WHAT TO WORK ON: Give only the number of lines below that contain the word "minus".

··· TASK INPUT

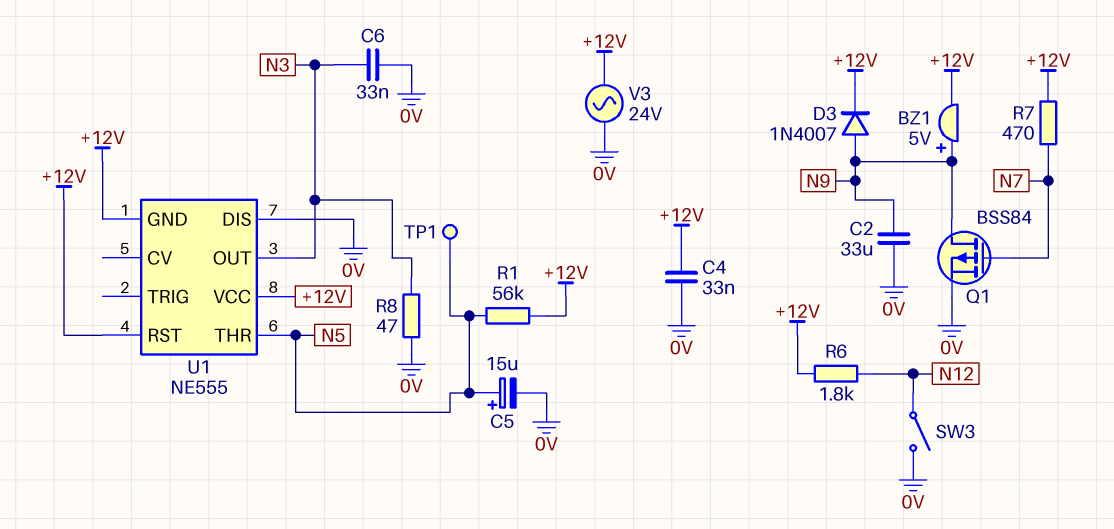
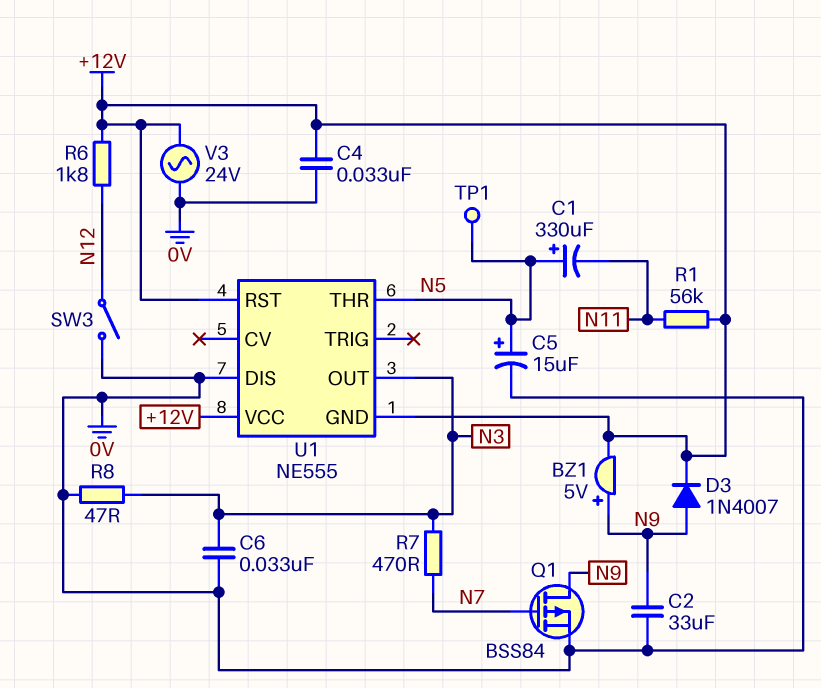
C1: none -> 330uF (plus N5, minus N11)
R1: 56k (+12V, N5) -> 56k (+12V, N11)
R7: 470 (+12V, N7) -> 470 (N3, N7)

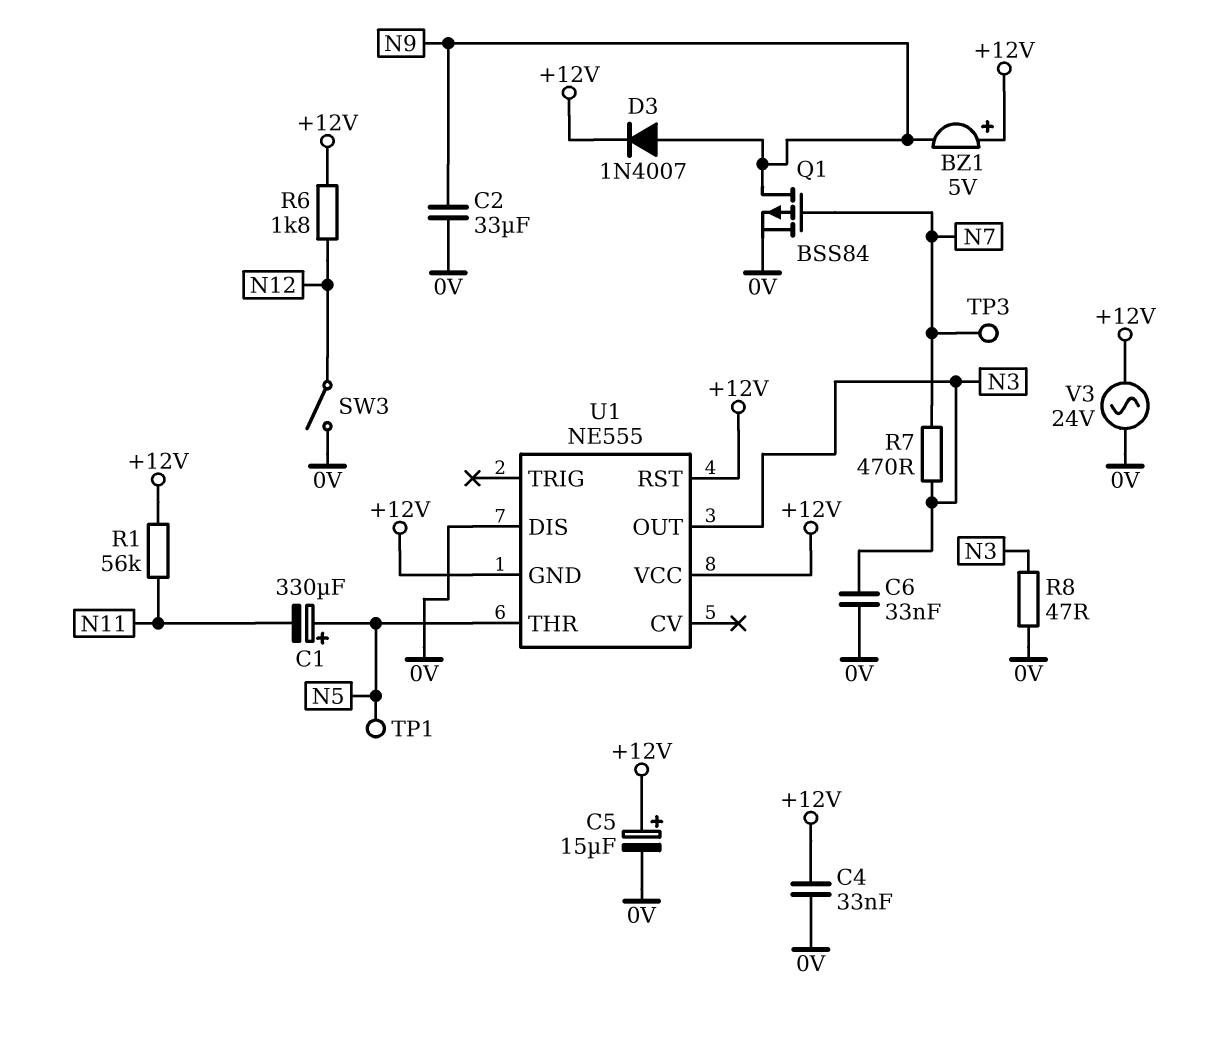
BZ1: buzzer 5V (plus N9, minus +12V) -> buzzer 5V (plus +12V, minus N9)
C5: 15uF (plus N5, minus 0V) -> 15uF (plus +12V, minus 0V)
TP3: none -> test point (N7)

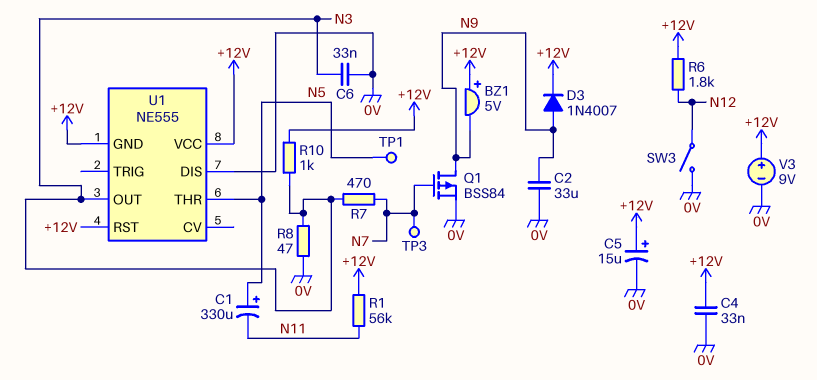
R10: none -> 1k (+12V, N3)
V3: AC 24V (+12V, 0V) -> 9V (plus +12V, minus 0V)

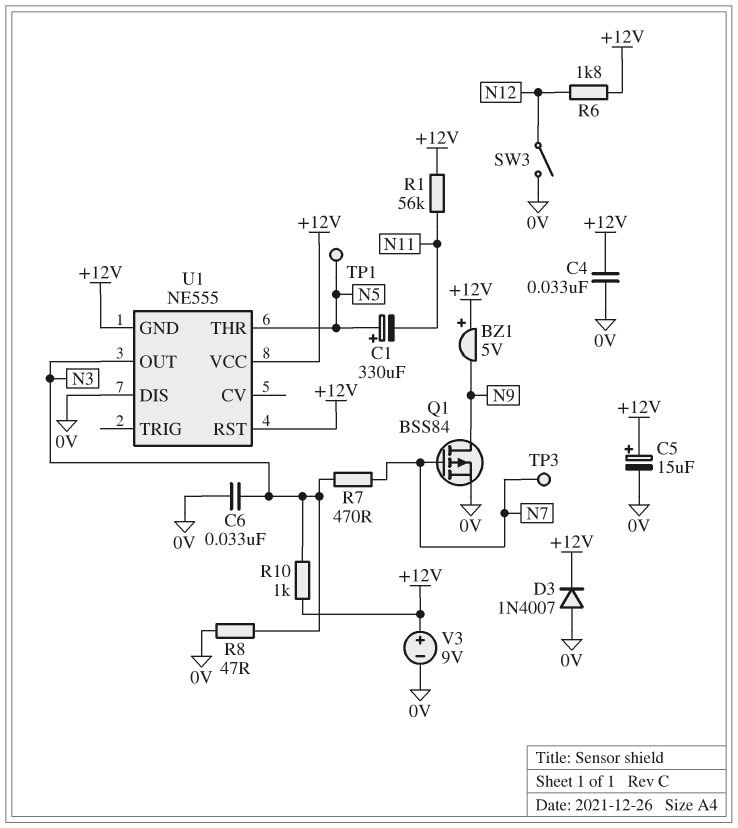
C2: 33uF (0V, N9) -> none
D3: diode 1N4007 (A N9, K +12V) -> diode 1N4007 (A 0V, K +12V)

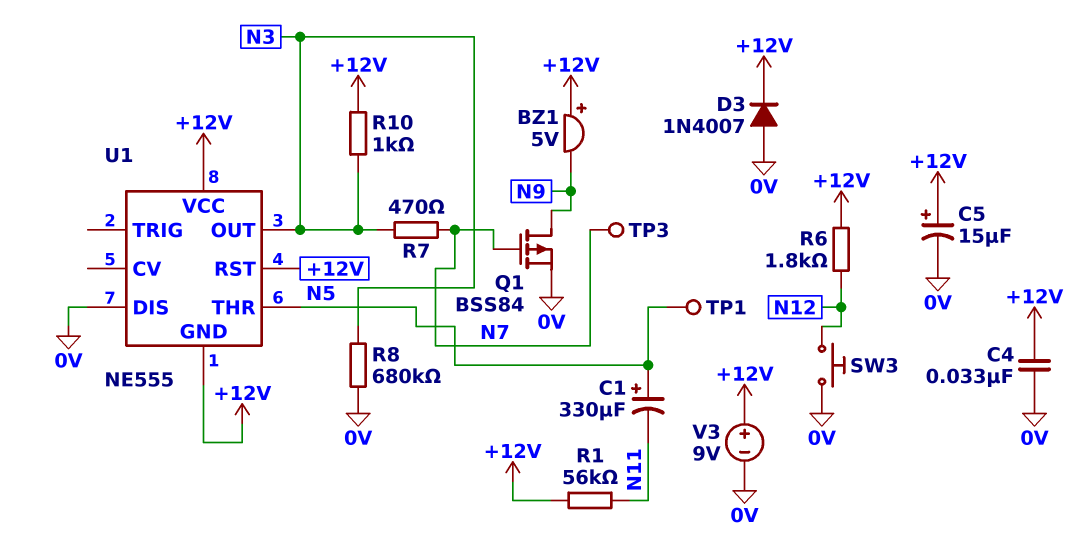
C6: 33nF (0V, N3) -> none
R8: 47 (0V, N3) -> 680k (0V, N3)
SW3: switch (0V, N12) -> button (0V, N12)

······

OUTPUT OF THE EXERCISE: 4